Please output the entries that follow exactly, without a single image.

[[ Task input open ]]

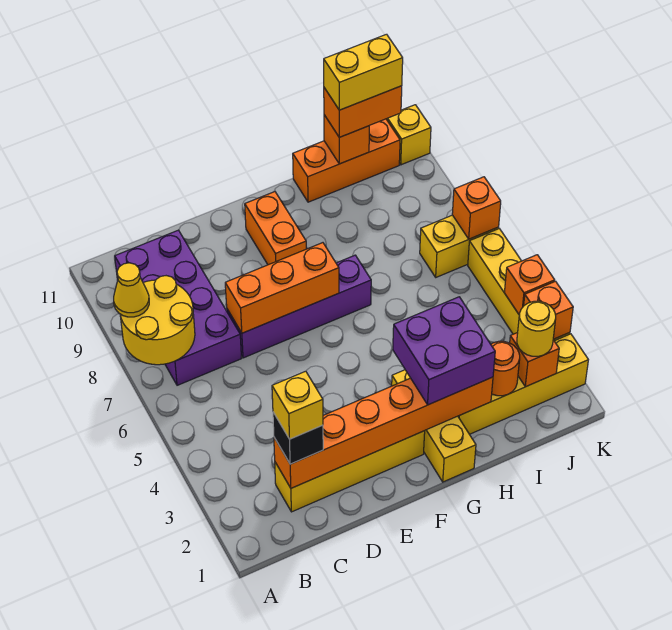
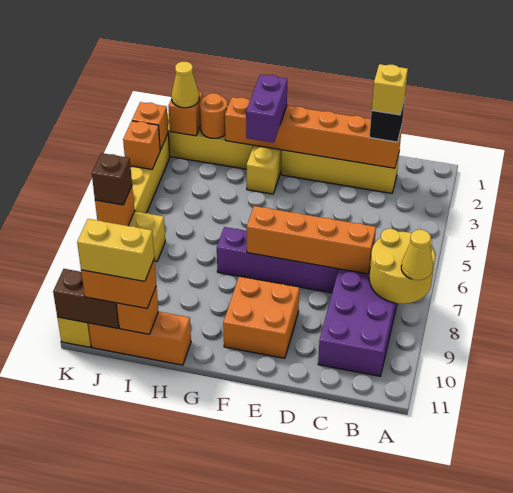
orange 1x3 brick [225,243,339,333] -> orange 1x4 brick [247,206,376,274]
orange 1x2 brick [245,192,306,265] -> orange 2x2 brick [223,276,299,358]
purple 2x2 brick [393,297,495,405] -> purple 1x2 brick [246,74,287,143]
yellow 1x1 round brick [517,301,556,356] -> yellow 1x1 cone [172,62,199,108]
none -> brown 1x2 brick [53,269,119,328]
none -> brown 1x1 brick [92,153,132,205]

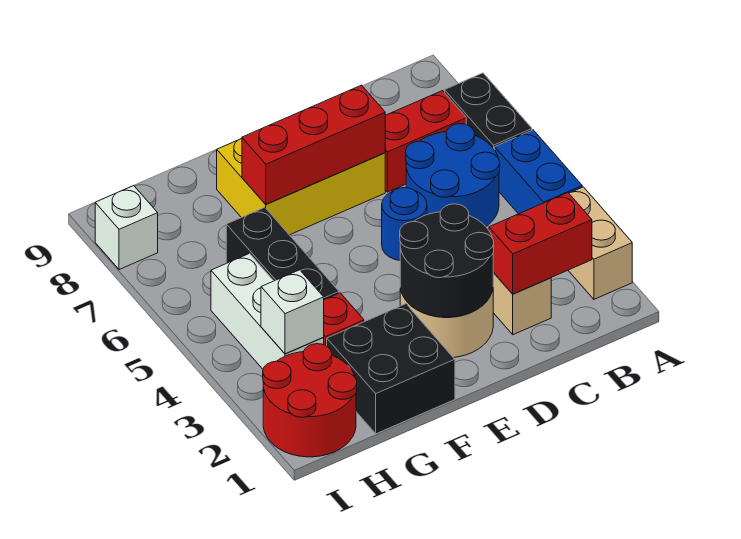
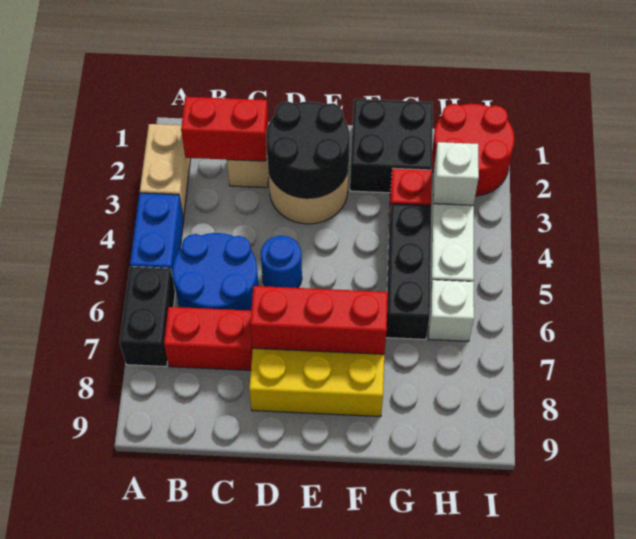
white 1x1 brick [95,186,158,270] -> white 1x1 brick moved to [428,280,474,341]

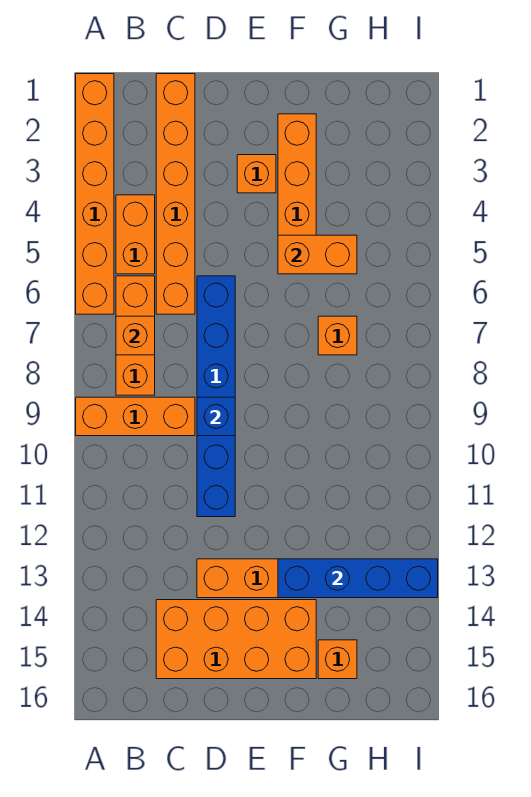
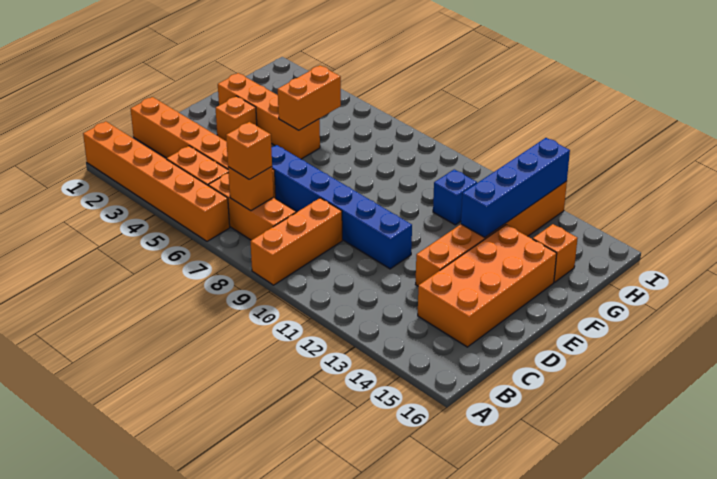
blue 1x1 brick [197,397,235,436] -> blue 1x1 brick moved to [433,169,477,225]
orange 1x1 brick [318,316,357,355] -> orange 1x1 brick moved to [226,122,272,179]

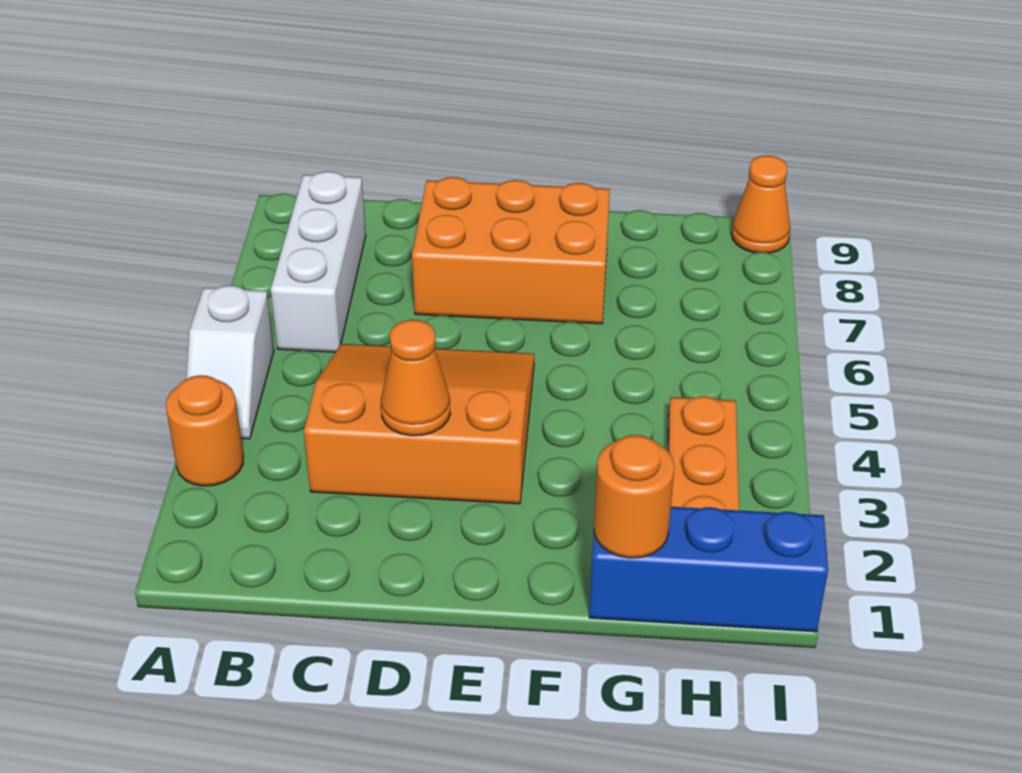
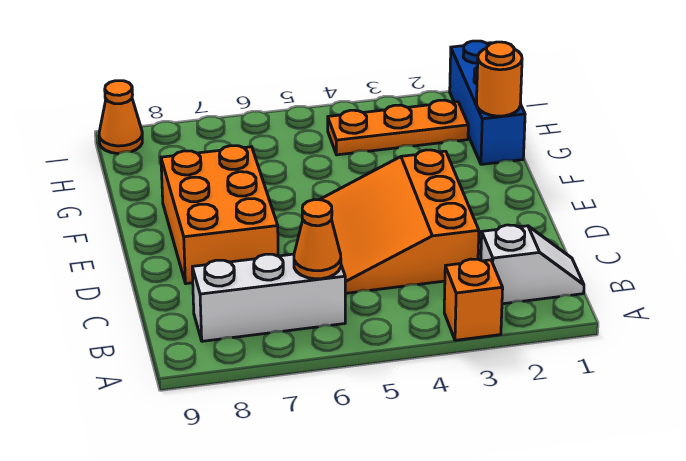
orange 1x1 round brick [166,375,243,486] -> orange 1x1 brick [444,259,503,340]
white 1x2 slope [186,285,274,439] -> white 1x2 slope moved to [481,225,584,304]
orange 1x1 cone [381,320,451,436] -> orange 1x1 cone moved to [294,200,341,279]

[[ Task input closed ]]

__Answer to the exercise__
orange 1x3 brick [225,243,339,333] -> orange 1x4 brick [247,206,376,274]
orange 1x2 brick [245,192,306,265] -> orange 2x2 brick [223,276,299,358]
purple 2x2 brick [393,297,495,405] -> purple 1x2 brick [246,74,287,143]
yellow 1x1 round brick [517,301,556,356] -> yellow 1x1 cone [172,62,199,108]
none -> brown 1x2 brick [53,269,119,328]
none -> brown 1x1 brick [92,153,132,205]

white 1x1 brick [95,186,158,270] -> white 1x1 brick moved to [428,280,474,341]

blue 1x1 brick [197,397,235,436] -> blue 1x1 brick moved to [433,169,477,225]
orange 1x1 brick [318,316,357,355] -> orange 1x1 brick moved to [226,122,272,179]

orange 1x1 round brick [166,375,243,486] -> orange 1x1 brick [444,259,503,340]
white 1x2 slope [186,285,274,439] -> white 1x2 slope moved to [481,225,584,304]
orange 1x1 cone [381,320,451,436] -> orange 1x1 cone moved to [294,200,341,279]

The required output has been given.